Assigned task ▸ Repeat only part of the entries. Start at the line that has "DIGITS1 pin DIO: 10 -> A1" and keep going through the last line, exactly as given.

Difference listings

---+---

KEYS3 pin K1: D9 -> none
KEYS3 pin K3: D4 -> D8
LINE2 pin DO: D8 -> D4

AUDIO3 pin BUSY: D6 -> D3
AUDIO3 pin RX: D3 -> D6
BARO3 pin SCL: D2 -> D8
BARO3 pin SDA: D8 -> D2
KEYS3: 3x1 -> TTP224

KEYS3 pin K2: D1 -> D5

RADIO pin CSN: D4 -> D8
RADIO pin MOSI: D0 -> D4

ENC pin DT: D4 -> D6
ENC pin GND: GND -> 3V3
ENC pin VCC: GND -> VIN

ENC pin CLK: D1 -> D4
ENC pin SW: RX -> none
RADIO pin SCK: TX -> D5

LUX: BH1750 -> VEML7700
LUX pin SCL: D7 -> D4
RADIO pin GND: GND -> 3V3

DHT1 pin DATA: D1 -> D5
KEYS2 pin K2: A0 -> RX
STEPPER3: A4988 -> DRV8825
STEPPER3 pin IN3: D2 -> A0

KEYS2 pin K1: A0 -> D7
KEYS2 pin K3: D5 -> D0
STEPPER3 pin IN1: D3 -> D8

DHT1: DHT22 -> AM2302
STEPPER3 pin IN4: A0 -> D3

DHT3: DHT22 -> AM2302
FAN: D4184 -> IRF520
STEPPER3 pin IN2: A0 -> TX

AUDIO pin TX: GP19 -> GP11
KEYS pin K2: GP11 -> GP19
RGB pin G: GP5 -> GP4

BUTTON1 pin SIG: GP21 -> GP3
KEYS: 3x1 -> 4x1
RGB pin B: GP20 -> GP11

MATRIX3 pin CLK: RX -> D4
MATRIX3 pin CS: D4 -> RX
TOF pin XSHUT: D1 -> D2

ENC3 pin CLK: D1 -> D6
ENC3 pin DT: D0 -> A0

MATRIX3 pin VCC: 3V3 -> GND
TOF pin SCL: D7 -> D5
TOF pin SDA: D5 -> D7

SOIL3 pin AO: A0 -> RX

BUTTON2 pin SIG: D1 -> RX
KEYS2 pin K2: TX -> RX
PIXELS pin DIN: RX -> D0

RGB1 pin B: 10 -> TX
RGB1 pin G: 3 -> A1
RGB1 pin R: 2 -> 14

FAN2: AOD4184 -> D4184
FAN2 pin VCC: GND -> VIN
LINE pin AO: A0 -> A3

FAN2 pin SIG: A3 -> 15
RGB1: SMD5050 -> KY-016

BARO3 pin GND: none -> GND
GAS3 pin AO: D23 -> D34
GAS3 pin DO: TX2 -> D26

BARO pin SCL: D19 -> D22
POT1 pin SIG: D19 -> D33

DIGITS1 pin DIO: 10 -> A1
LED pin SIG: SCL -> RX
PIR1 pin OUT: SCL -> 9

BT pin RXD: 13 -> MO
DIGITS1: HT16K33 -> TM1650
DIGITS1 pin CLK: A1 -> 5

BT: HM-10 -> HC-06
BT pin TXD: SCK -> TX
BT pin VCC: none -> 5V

---+---

Problem solution ▸
DIGITS1 pin DIO: 10 -> A1
LED pin SIG: SCL -> RX
PIR1 pin OUT: SCL -> 9

BT pin RXD: 13 -> MO
DIGITS1: HT16K33 -> TM1650
DIGITS1 pin CLK: A1 -> 5

BT: HM-10 -> HC-06
BT pin TXD: SCK -> TX
BT pin VCC: none -> 5V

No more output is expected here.